#### What to produce:
Reproduce every line of the listing below word for word, omitting the picture lines.

#### Data records:
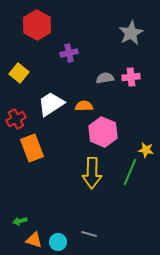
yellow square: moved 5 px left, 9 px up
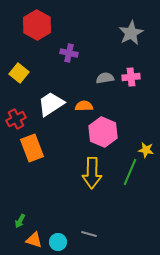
purple cross: rotated 24 degrees clockwise
green arrow: rotated 48 degrees counterclockwise
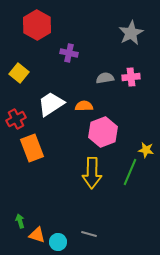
pink hexagon: rotated 16 degrees clockwise
green arrow: rotated 136 degrees clockwise
orange triangle: moved 3 px right, 5 px up
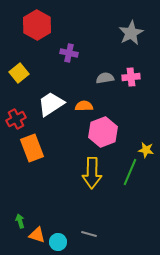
yellow square: rotated 12 degrees clockwise
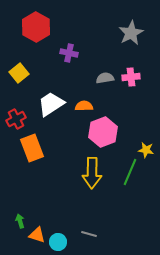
red hexagon: moved 1 px left, 2 px down
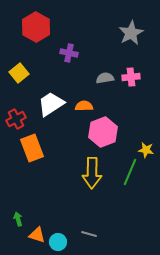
green arrow: moved 2 px left, 2 px up
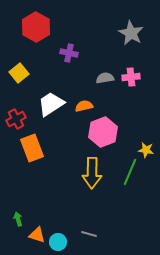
gray star: rotated 15 degrees counterclockwise
orange semicircle: rotated 12 degrees counterclockwise
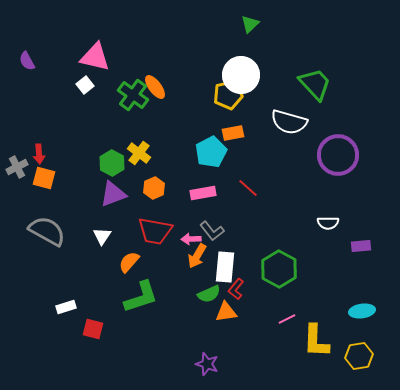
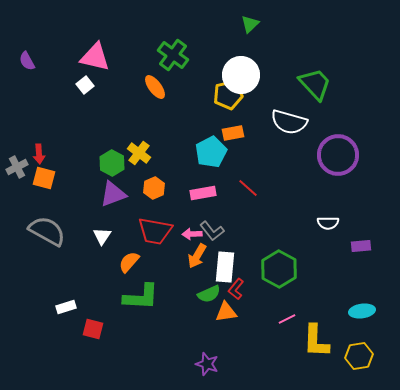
green cross at (133, 95): moved 40 px right, 40 px up
pink arrow at (191, 239): moved 1 px right, 5 px up
green L-shape at (141, 297): rotated 21 degrees clockwise
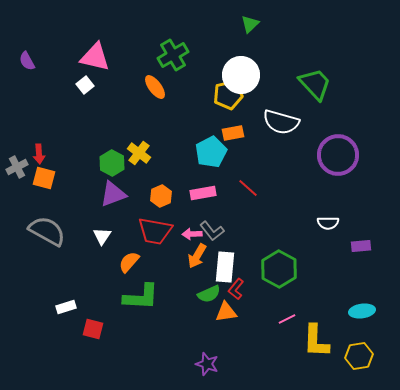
green cross at (173, 55): rotated 24 degrees clockwise
white semicircle at (289, 122): moved 8 px left
orange hexagon at (154, 188): moved 7 px right, 8 px down
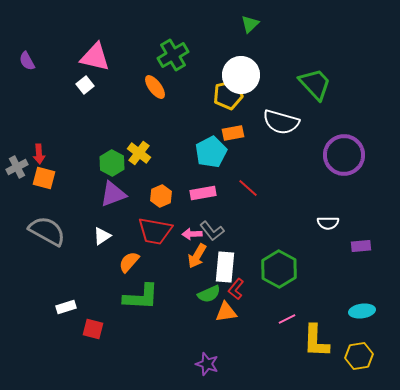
purple circle at (338, 155): moved 6 px right
white triangle at (102, 236): rotated 24 degrees clockwise
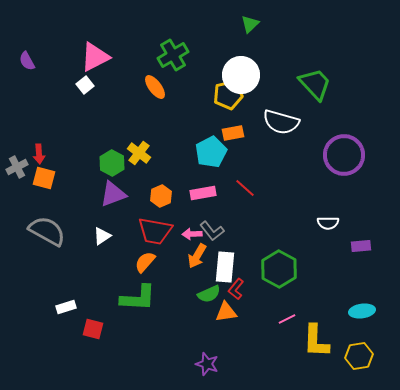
pink triangle at (95, 57): rotated 40 degrees counterclockwise
red line at (248, 188): moved 3 px left
orange semicircle at (129, 262): moved 16 px right
green L-shape at (141, 297): moved 3 px left, 1 px down
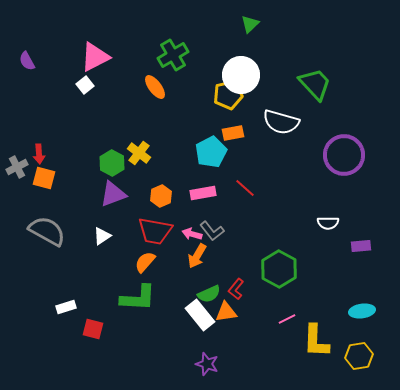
pink arrow at (192, 234): rotated 18 degrees clockwise
white rectangle at (225, 267): moved 25 px left, 48 px down; rotated 44 degrees counterclockwise
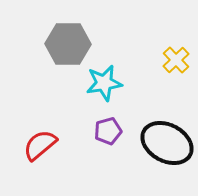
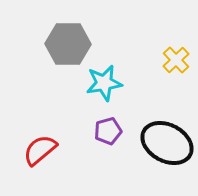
red semicircle: moved 5 px down
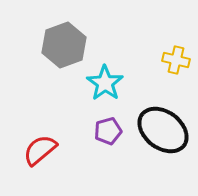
gray hexagon: moved 4 px left, 1 px down; rotated 21 degrees counterclockwise
yellow cross: rotated 32 degrees counterclockwise
cyan star: moved 1 px right; rotated 27 degrees counterclockwise
black ellipse: moved 4 px left, 13 px up; rotated 9 degrees clockwise
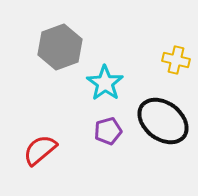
gray hexagon: moved 4 px left, 2 px down
black ellipse: moved 9 px up
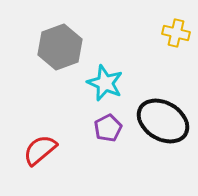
yellow cross: moved 27 px up
cyan star: rotated 12 degrees counterclockwise
black ellipse: rotated 6 degrees counterclockwise
purple pentagon: moved 3 px up; rotated 12 degrees counterclockwise
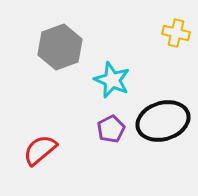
cyan star: moved 7 px right, 3 px up
black ellipse: rotated 48 degrees counterclockwise
purple pentagon: moved 3 px right, 1 px down
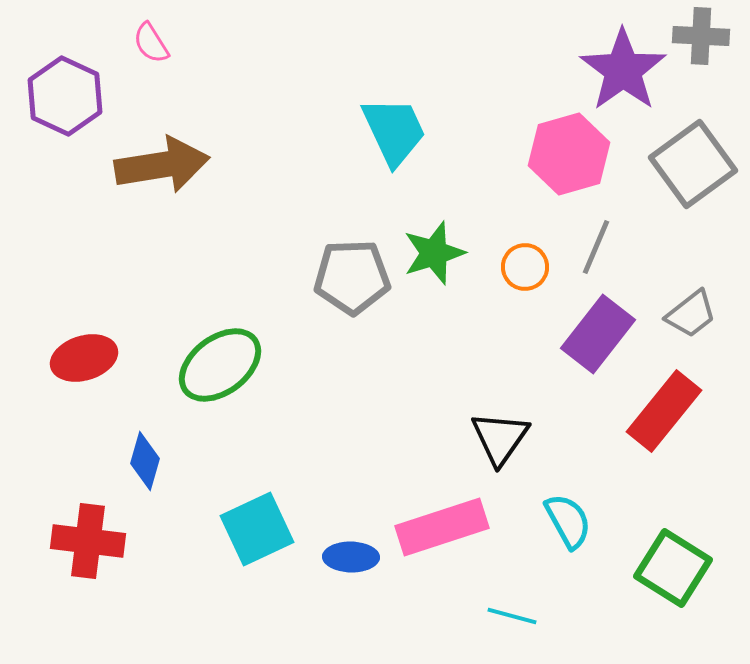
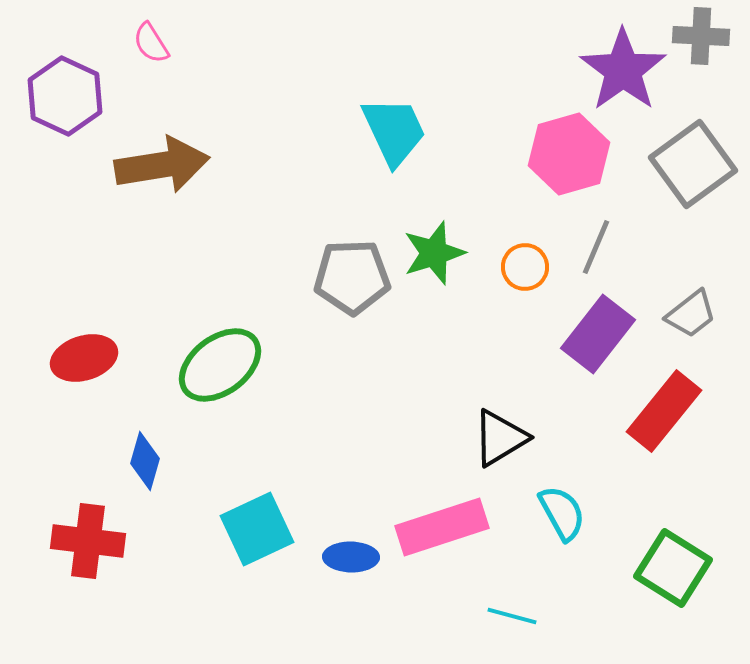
black triangle: rotated 24 degrees clockwise
cyan semicircle: moved 6 px left, 8 px up
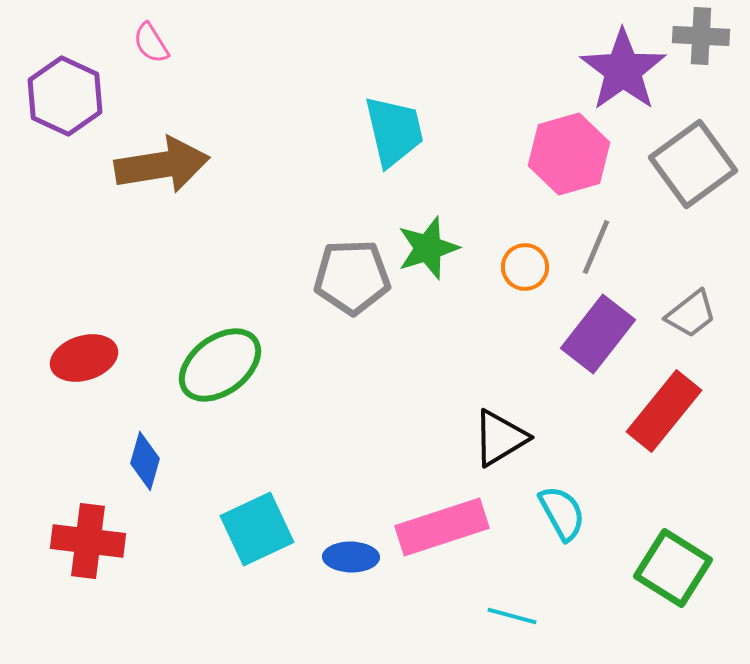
cyan trapezoid: rotated 12 degrees clockwise
green star: moved 6 px left, 5 px up
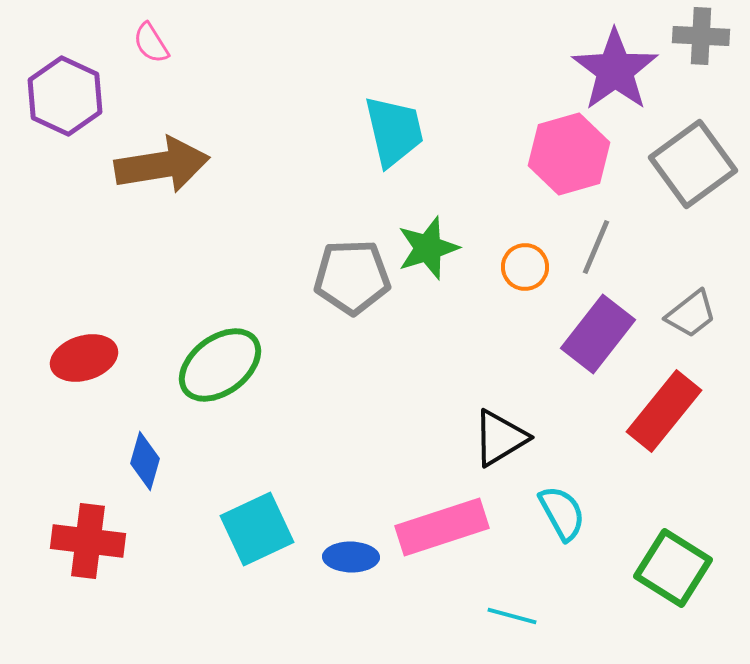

#### Task answer:
yellow square: moved 5 px left, 9 px up
purple cross: rotated 24 degrees clockwise
green arrow: rotated 48 degrees counterclockwise
pink hexagon: rotated 16 degrees clockwise
green arrow: rotated 136 degrees clockwise
orange triangle: moved 3 px right, 5 px up
yellow square: rotated 12 degrees clockwise
red hexagon: moved 1 px left, 2 px down
green arrow: moved 2 px left, 2 px up
gray star: rotated 15 degrees counterclockwise
orange semicircle: rotated 12 degrees counterclockwise
green cross at (133, 95): moved 40 px right, 40 px up
pink arrow at (191, 239): moved 1 px right, 5 px up
green L-shape at (141, 297): rotated 21 degrees clockwise
green cross at (173, 55): rotated 24 degrees clockwise
white semicircle at (289, 122): moved 8 px left
orange hexagon at (154, 188): moved 7 px right, 8 px down
purple circle at (338, 155): moved 6 px right
white triangle at (102, 236): rotated 24 degrees clockwise
pink triangle at (95, 57): rotated 40 degrees counterclockwise
red line at (248, 188): moved 3 px left
orange semicircle at (129, 262): moved 16 px right
green L-shape at (141, 297): moved 3 px left, 1 px down
pink arrow at (192, 234): rotated 18 degrees clockwise
white rectangle at (225, 267): moved 25 px left, 48 px down; rotated 44 degrees counterclockwise
red semicircle: moved 5 px down
gray hexagon: moved 4 px left, 1 px down; rotated 21 degrees counterclockwise
yellow cross: rotated 32 degrees counterclockwise
cyan star: moved 1 px right; rotated 27 degrees counterclockwise
black ellipse: moved 4 px left, 13 px up; rotated 9 degrees clockwise
gray hexagon: moved 4 px left, 2 px down
black ellipse: moved 9 px up
yellow cross: moved 27 px up
cyan star: rotated 12 degrees counterclockwise
black ellipse: rotated 6 degrees counterclockwise
purple pentagon: moved 3 px up; rotated 12 degrees counterclockwise
cyan star: moved 7 px right, 3 px up
black ellipse: rotated 48 degrees counterclockwise
purple pentagon: moved 3 px right, 1 px down
black triangle: rotated 24 degrees clockwise
cyan semicircle: moved 6 px left, 8 px up
cyan trapezoid: rotated 12 degrees clockwise
green star: moved 6 px left, 5 px up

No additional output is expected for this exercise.